BEGIN Dataset

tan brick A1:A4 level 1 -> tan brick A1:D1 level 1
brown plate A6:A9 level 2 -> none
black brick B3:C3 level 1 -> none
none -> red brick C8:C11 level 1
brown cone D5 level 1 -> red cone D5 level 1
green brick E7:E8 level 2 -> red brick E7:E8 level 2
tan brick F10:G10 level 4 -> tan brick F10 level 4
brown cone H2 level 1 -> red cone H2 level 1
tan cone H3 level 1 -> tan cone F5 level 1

END Dataset
BEGIN Dataset

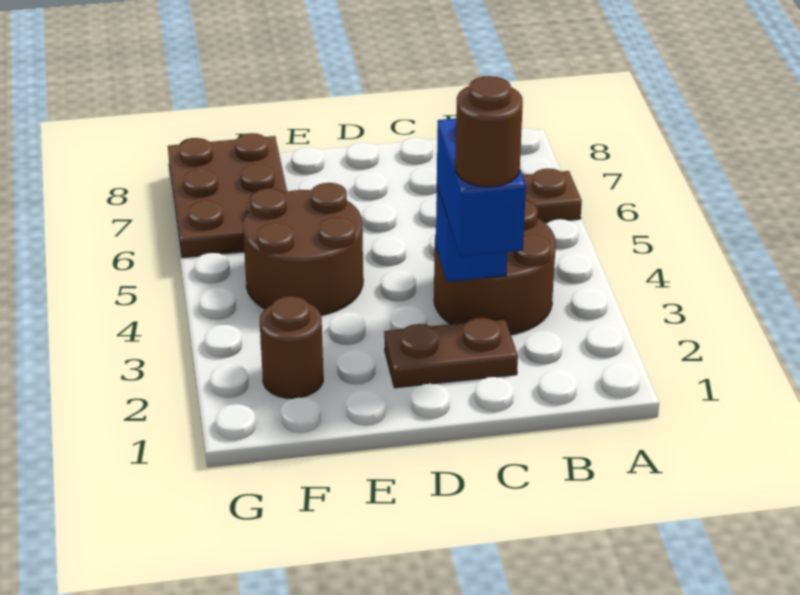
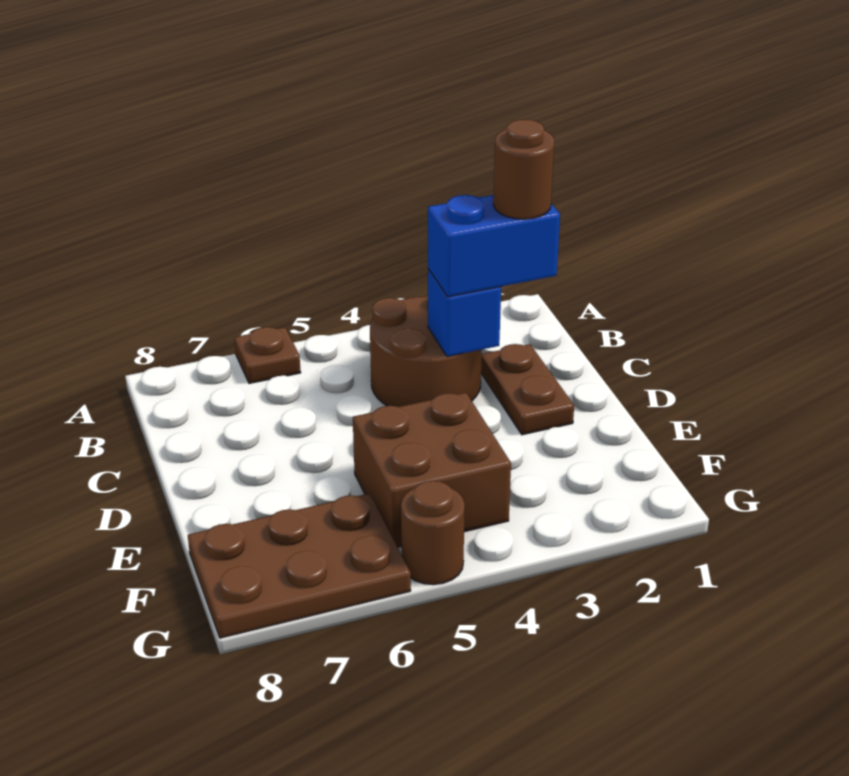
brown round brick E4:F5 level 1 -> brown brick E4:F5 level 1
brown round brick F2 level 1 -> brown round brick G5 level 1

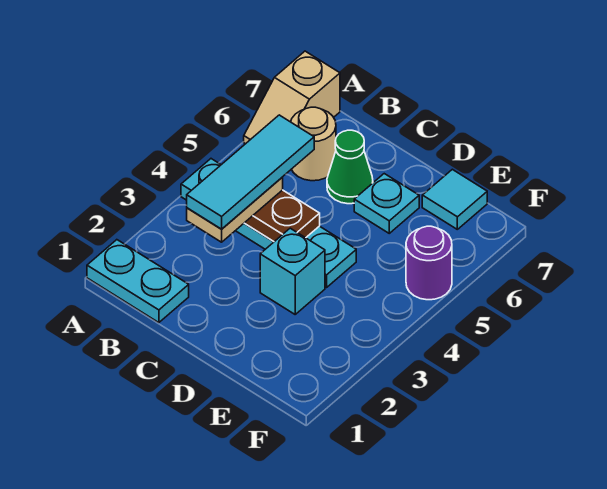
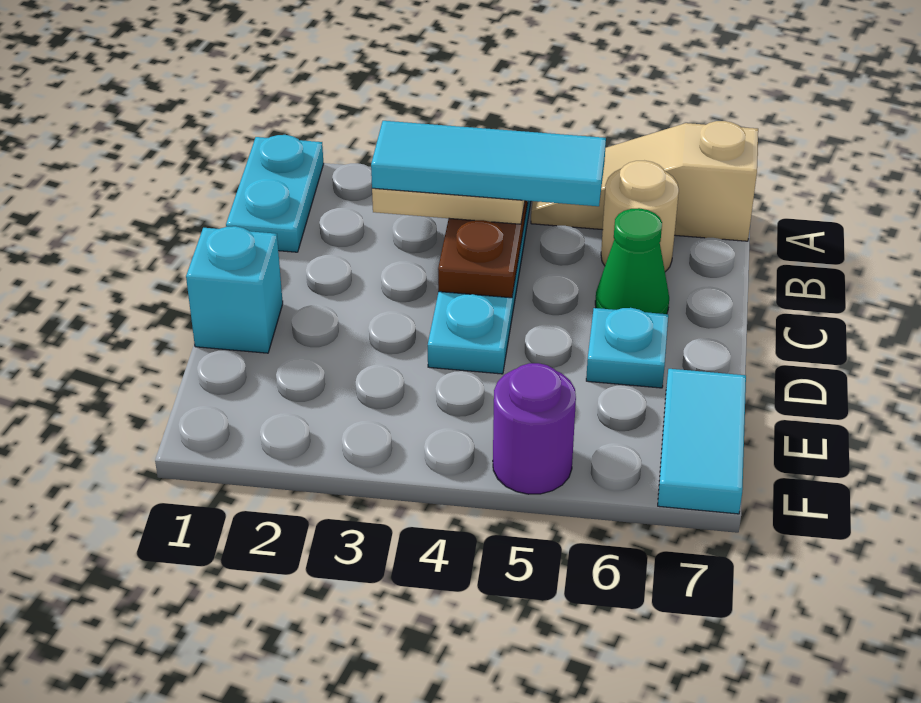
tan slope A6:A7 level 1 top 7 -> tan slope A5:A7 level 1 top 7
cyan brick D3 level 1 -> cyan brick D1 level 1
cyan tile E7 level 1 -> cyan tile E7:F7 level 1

END Dataset

Exercise brief: All lines in the listing above between the line with "green brick E7:E8" and the line with "tan cone H3 level 1 -> tan cone F5 level 1", inclusive, should be set down exactly, and no line outside that range.

Exercise response:
green brick E7:E8 level 2 -> red brick E7:E8 level 2
tan brick F10:G10 level 4 -> tan brick F10 level 4
brown cone H2 level 1 -> red cone H2 level 1
tan cone H3 level 1 -> tan cone F5 level 1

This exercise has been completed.